Records drawn from a dataset:
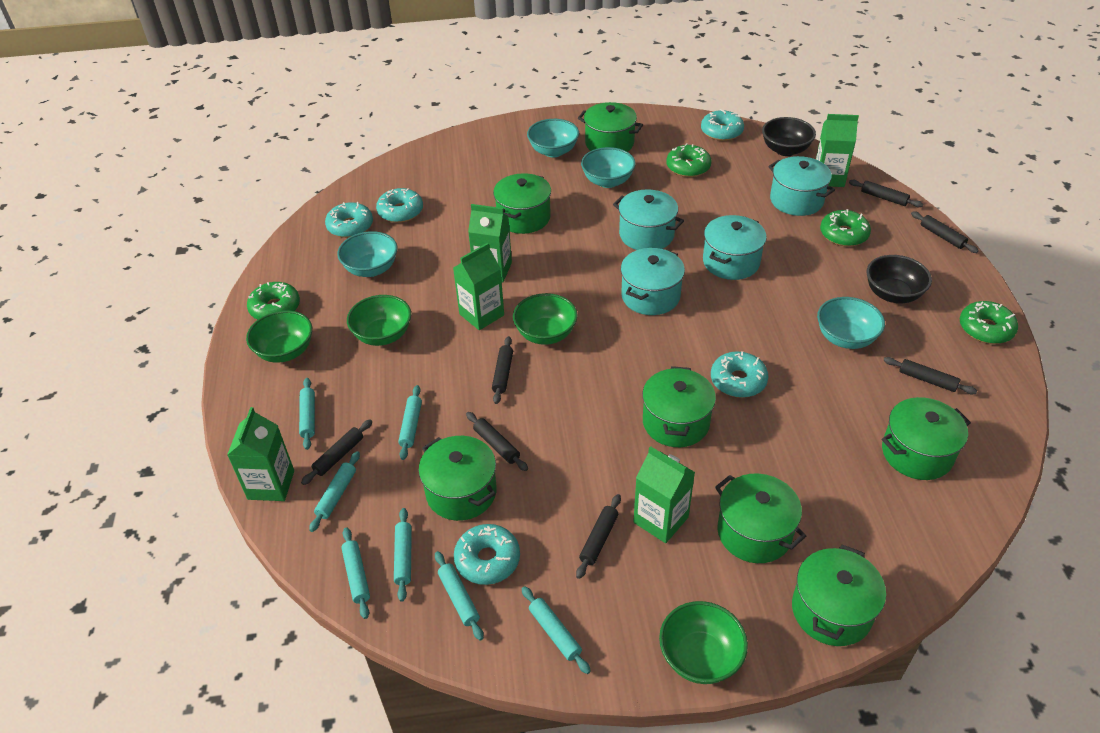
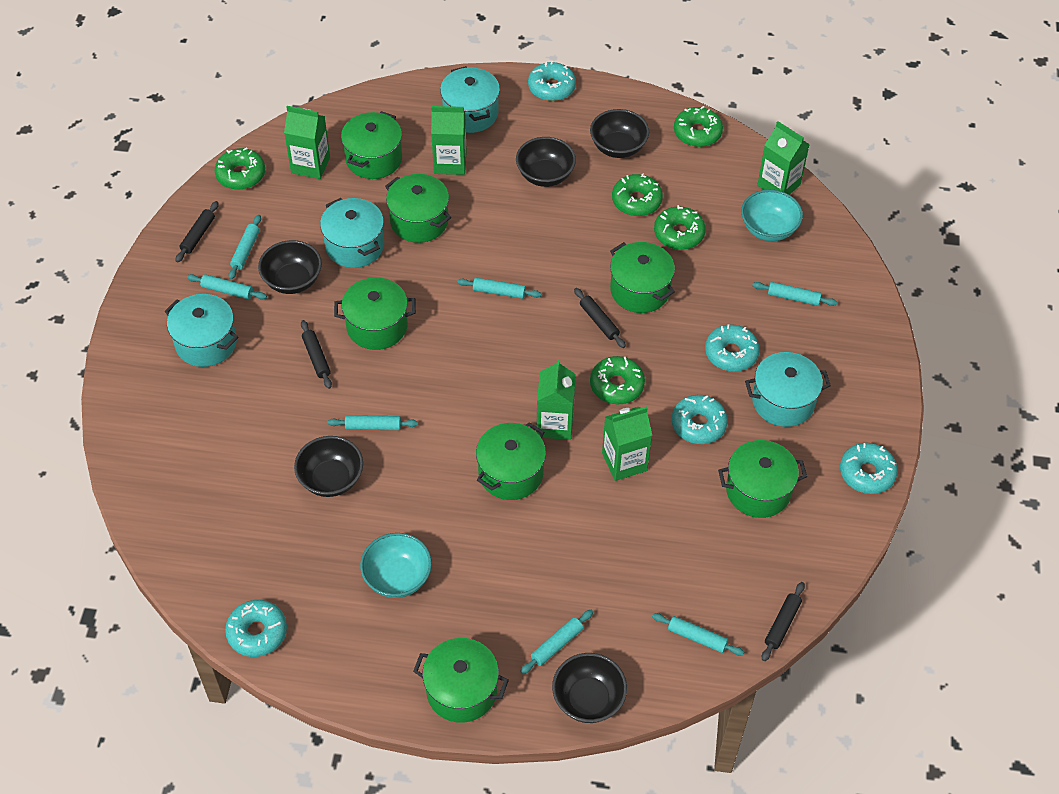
black bowl: 2 -> 5
black rolling pin: 7 -> 4
green bowl: 4 -> 0
green donut: 4 -> 5
turquoise bowl: 4 -> 2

> [EXERCISE DESCRIPTION]:
Examine the data above and state how many of its lines contain the word "bowl", with no further remarks.

> [ANSWER FOR THIS EXERCISE]:
3